*GOAL OF THE EXERCISE:*
Which lines in the listing below contain the string "kern"? Copy each of them in full.
========================================
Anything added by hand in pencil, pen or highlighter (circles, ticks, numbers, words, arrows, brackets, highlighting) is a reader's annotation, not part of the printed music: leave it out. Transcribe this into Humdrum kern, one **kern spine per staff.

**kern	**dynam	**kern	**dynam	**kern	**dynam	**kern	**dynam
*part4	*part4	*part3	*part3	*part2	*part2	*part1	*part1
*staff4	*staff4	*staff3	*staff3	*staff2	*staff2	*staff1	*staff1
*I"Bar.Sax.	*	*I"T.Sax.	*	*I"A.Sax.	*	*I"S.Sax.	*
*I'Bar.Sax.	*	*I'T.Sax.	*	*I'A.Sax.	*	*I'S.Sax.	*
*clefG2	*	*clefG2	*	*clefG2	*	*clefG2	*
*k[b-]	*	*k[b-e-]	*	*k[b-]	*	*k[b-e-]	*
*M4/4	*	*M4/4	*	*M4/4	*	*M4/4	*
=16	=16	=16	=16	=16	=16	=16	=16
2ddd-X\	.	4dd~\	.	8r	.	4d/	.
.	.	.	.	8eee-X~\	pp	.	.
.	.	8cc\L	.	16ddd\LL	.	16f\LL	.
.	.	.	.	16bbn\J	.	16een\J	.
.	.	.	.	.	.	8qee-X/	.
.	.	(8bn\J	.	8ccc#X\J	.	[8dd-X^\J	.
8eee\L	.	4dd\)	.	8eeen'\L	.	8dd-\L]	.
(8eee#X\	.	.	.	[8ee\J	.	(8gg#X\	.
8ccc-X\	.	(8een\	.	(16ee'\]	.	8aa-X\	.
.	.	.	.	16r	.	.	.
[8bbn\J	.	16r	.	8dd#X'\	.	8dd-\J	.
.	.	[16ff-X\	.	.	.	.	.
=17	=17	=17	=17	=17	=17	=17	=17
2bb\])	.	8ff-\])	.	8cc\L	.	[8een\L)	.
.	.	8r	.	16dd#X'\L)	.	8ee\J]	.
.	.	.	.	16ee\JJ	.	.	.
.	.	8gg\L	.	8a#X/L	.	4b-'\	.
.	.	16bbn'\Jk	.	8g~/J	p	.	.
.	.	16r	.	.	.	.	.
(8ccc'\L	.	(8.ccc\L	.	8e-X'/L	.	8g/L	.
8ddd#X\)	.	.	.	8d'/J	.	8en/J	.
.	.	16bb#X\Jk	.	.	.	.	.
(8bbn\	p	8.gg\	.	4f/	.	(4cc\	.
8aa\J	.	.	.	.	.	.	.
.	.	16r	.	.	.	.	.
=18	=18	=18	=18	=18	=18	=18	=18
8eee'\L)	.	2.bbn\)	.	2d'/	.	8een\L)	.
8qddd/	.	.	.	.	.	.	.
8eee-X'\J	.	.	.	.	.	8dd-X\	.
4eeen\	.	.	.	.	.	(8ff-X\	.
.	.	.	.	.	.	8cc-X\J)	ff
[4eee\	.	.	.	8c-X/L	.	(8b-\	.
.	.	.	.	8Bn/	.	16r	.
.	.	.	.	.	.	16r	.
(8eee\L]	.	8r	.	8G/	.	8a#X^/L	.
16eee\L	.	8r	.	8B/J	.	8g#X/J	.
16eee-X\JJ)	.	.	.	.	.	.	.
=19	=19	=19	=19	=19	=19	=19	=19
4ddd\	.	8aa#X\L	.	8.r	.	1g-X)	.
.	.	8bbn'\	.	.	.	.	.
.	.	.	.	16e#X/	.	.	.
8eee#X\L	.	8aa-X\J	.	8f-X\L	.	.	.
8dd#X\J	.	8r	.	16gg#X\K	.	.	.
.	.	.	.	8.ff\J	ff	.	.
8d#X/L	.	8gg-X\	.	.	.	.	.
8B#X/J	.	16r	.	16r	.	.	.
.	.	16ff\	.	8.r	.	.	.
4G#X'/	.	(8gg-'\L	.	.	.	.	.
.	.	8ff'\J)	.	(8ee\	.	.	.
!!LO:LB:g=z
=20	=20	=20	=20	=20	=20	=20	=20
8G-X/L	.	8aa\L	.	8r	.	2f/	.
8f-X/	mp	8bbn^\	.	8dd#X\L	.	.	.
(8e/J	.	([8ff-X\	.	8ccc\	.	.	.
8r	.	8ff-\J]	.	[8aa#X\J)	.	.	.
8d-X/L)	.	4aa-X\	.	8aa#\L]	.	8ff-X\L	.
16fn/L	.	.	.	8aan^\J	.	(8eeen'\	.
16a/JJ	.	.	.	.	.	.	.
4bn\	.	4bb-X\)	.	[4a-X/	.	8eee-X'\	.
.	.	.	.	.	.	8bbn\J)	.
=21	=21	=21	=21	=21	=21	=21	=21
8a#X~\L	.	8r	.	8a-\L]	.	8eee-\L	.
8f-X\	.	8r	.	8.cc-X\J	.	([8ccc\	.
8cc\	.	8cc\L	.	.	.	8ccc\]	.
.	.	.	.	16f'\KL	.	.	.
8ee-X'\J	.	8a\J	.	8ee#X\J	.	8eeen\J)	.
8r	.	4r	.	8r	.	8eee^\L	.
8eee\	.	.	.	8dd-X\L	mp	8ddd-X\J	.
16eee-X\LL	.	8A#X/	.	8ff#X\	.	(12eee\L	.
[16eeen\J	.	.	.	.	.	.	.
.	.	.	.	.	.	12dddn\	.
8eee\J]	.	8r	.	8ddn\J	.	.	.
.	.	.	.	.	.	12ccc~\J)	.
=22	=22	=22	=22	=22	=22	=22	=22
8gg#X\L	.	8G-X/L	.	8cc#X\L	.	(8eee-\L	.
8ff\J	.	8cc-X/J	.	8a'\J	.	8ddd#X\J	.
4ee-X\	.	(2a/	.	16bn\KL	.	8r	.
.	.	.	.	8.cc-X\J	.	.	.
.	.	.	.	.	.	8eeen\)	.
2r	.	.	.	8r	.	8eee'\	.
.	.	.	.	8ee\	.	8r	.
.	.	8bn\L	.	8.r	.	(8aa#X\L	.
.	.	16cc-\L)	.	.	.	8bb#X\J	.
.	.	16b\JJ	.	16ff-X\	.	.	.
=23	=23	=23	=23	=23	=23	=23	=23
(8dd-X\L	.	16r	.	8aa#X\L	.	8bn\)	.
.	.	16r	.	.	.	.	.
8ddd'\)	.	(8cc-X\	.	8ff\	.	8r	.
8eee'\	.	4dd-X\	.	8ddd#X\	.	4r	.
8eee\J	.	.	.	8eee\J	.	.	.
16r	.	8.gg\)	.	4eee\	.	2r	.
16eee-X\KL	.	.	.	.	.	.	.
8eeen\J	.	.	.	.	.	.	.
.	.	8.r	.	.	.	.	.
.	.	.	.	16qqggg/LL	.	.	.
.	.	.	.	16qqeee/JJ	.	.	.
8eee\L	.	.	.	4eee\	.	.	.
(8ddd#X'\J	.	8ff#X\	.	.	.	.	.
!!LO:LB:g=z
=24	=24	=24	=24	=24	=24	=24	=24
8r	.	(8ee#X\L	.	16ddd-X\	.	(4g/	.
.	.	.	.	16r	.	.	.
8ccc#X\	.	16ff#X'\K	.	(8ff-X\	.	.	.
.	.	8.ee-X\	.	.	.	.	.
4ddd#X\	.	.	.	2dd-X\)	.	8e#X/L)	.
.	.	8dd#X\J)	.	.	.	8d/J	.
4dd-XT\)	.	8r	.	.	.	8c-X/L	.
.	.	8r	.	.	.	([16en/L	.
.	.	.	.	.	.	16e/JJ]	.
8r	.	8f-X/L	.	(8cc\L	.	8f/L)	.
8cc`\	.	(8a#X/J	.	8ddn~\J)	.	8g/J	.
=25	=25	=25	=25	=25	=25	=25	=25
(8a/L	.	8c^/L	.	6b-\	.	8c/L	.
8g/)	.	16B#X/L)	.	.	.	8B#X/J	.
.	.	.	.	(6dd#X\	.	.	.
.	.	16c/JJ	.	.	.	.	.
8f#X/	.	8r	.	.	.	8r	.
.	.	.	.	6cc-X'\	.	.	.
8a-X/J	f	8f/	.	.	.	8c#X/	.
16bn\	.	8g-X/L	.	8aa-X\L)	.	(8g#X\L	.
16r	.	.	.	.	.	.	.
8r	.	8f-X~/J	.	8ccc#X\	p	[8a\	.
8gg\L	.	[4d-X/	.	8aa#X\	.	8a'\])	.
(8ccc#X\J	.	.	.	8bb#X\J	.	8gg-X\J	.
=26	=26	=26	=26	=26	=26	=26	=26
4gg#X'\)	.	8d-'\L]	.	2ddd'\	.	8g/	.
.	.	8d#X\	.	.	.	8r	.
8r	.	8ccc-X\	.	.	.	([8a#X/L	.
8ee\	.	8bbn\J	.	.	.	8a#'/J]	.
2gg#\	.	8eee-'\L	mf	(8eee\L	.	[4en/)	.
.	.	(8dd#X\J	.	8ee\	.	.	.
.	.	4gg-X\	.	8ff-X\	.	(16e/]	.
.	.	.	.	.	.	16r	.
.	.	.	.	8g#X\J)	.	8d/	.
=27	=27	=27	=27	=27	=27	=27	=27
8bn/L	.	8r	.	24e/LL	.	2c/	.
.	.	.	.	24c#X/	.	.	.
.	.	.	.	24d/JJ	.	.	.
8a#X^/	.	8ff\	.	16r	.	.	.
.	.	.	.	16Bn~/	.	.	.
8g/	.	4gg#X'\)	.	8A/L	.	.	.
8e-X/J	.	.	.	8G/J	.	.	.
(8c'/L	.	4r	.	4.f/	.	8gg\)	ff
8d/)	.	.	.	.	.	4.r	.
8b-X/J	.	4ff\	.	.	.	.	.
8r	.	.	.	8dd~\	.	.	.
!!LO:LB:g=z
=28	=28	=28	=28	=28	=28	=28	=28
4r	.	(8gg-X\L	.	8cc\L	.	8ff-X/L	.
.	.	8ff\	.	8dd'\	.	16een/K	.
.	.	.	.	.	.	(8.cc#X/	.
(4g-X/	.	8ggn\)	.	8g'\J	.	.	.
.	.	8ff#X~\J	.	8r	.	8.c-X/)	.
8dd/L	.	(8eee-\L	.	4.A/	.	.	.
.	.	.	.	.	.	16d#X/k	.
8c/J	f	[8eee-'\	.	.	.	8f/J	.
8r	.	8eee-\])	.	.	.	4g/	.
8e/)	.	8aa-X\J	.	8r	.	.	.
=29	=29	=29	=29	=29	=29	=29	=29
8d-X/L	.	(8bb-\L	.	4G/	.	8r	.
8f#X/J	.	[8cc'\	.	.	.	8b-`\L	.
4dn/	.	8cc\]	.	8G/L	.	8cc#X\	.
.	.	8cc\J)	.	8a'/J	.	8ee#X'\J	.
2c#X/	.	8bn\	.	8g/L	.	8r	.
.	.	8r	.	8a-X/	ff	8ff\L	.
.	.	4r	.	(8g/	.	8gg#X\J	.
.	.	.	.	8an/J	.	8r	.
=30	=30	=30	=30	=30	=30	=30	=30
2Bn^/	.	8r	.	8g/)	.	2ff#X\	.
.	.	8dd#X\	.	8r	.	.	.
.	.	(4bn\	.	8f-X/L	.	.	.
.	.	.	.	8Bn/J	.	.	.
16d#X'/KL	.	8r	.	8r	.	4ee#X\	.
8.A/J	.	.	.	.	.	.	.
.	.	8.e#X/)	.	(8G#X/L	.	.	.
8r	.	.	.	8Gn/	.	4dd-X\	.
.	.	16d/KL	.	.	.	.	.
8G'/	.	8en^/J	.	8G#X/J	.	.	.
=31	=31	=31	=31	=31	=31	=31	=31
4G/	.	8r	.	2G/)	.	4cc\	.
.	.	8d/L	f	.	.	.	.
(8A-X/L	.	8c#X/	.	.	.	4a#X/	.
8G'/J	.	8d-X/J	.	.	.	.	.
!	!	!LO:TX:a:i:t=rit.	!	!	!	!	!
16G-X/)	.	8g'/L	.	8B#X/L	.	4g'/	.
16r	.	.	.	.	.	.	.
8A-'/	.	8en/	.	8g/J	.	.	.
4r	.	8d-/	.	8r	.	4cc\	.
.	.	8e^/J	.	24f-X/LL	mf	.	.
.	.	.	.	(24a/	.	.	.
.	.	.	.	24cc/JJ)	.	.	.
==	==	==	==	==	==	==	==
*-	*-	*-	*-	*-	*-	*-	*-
========================================
*TASK RESPONSE:*
Anything added by hand in pencil, pen or highlighter (circles, ticks, numbers, words, arrows, brackets, highlighting) is a reader's annotation, not part of the printed music: leave it out. Transcribe this into Humdrum kern, one **kern spine per staff.
**kern	**dynam	**kern	**dynam	**kern	**dynam	**kern	**dynam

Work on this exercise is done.